(Object change listings)
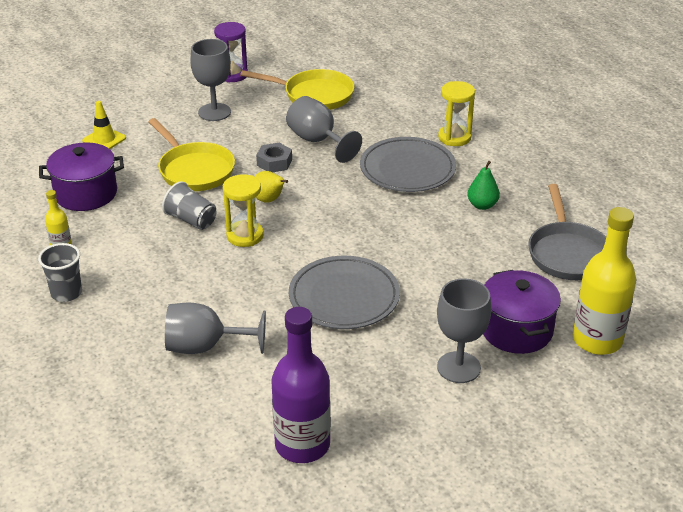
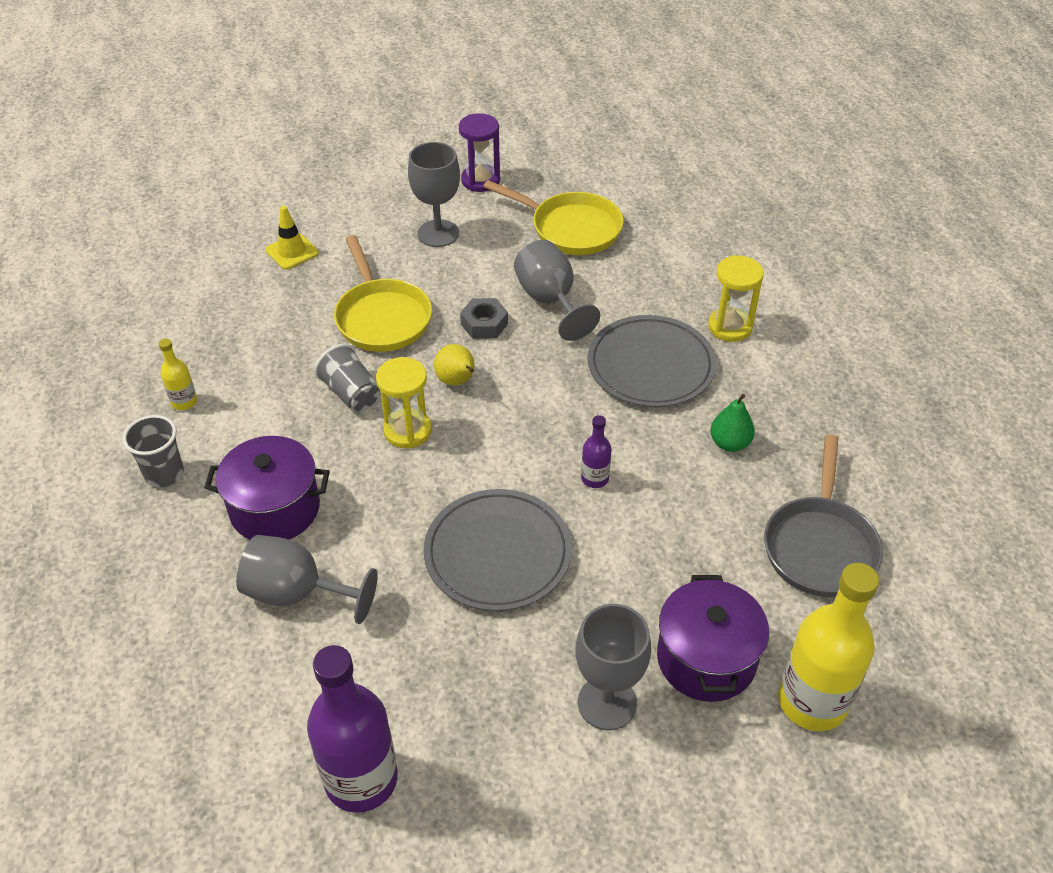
camera: 15 degrees right, 10 degrees up
(86, 194) = (241, 329): purple pot -> purple pot (275, 508)
(395, 241) = (595, 478): none -> purple bottle

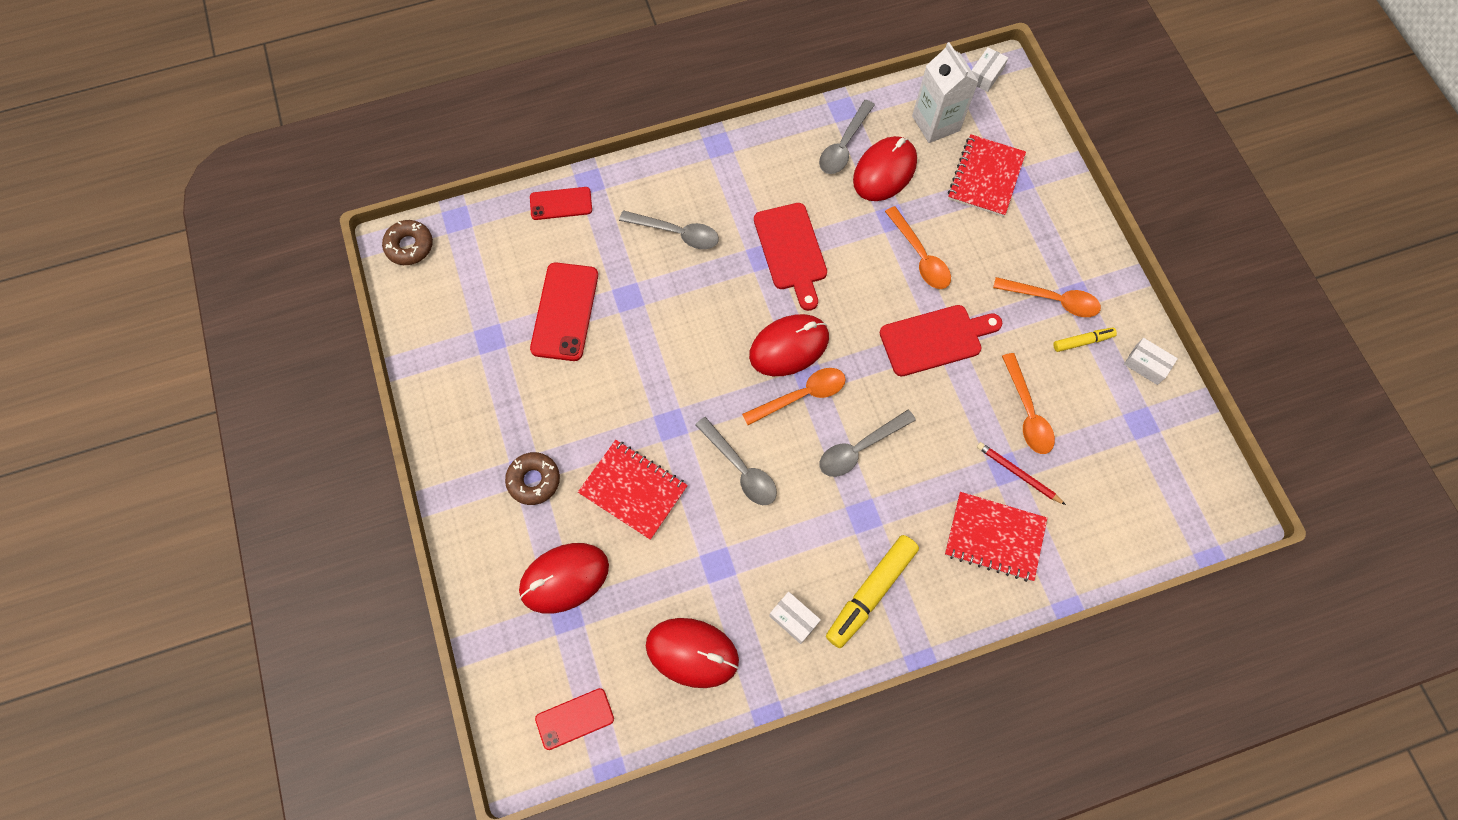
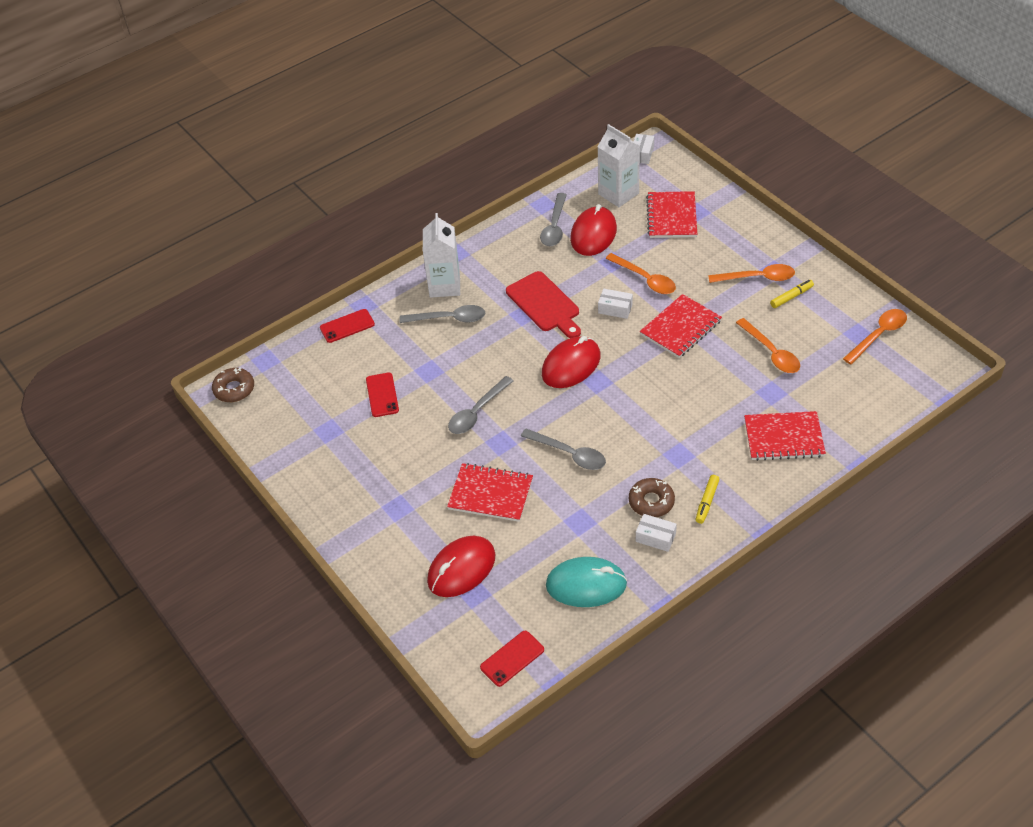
camera: 15 degrees left, 20 degrees down
(534, 480) = (407, 512): brown donut -> brown donut (651, 502)
(565, 311) = (382, 395): red phone -> red phone, size x0.62
(688, 185) = (444, 285): none -> white carton
(692, 653) = (586, 585): red mouse -> turquoise mouse
(802, 395) = (595, 393): orange spoon -> orange spoon (879, 335)
(859, 448) = (655, 413): grey spoon -> grey spoon (477, 412)
(870, 593) = (707, 502): yellow marker -> yellow marker, size x0.53
(935, 339) = (681, 328): red cutting board -> red notebook
(1018, 473) = (782, 392): red pencil -> none
(1146, 365) = (845, 297): white box -> white box (615, 309)

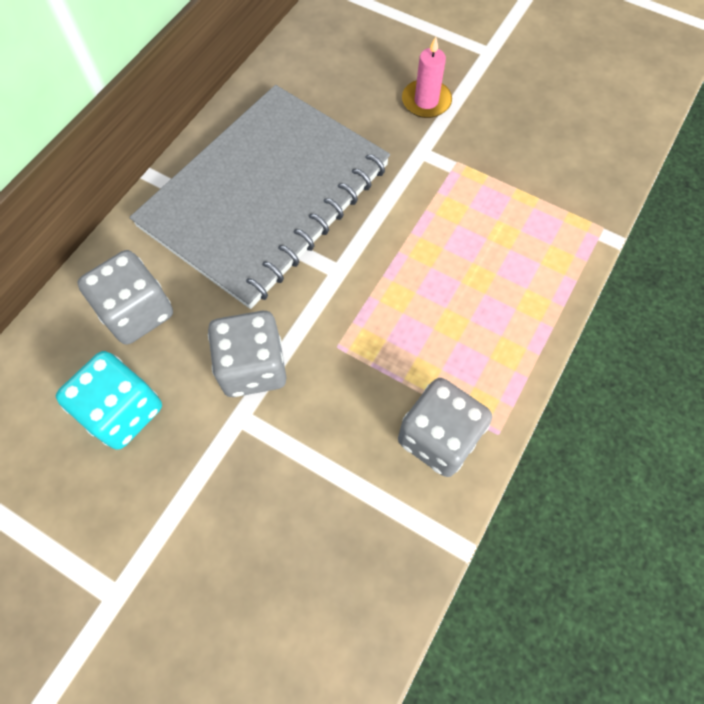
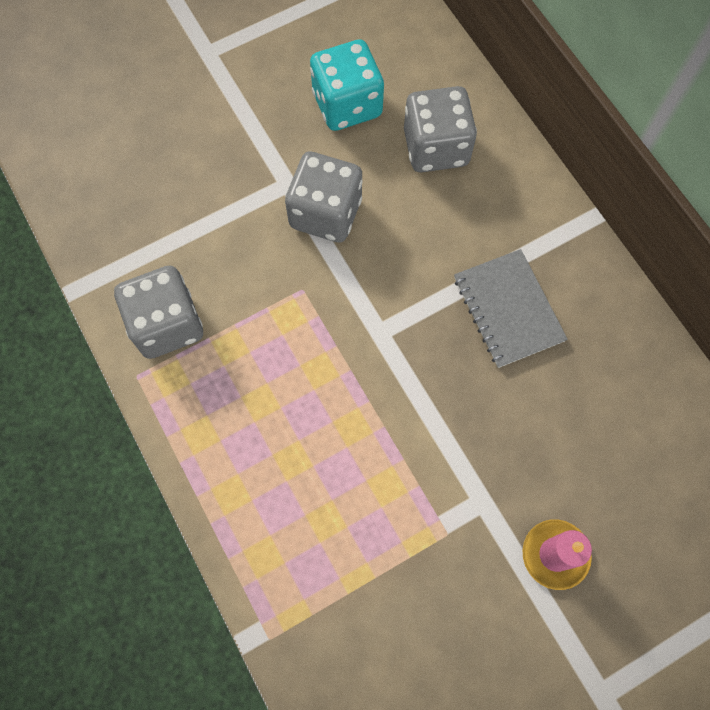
camera: 120 degrees right, 5 degrees up
(265, 196) = (508, 309): grey notebook -> grey notebook, size x0.43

_What you should do_: On how many lines of the data does the word "none" appear? Only the number is wanted.

_Problem solution_: 3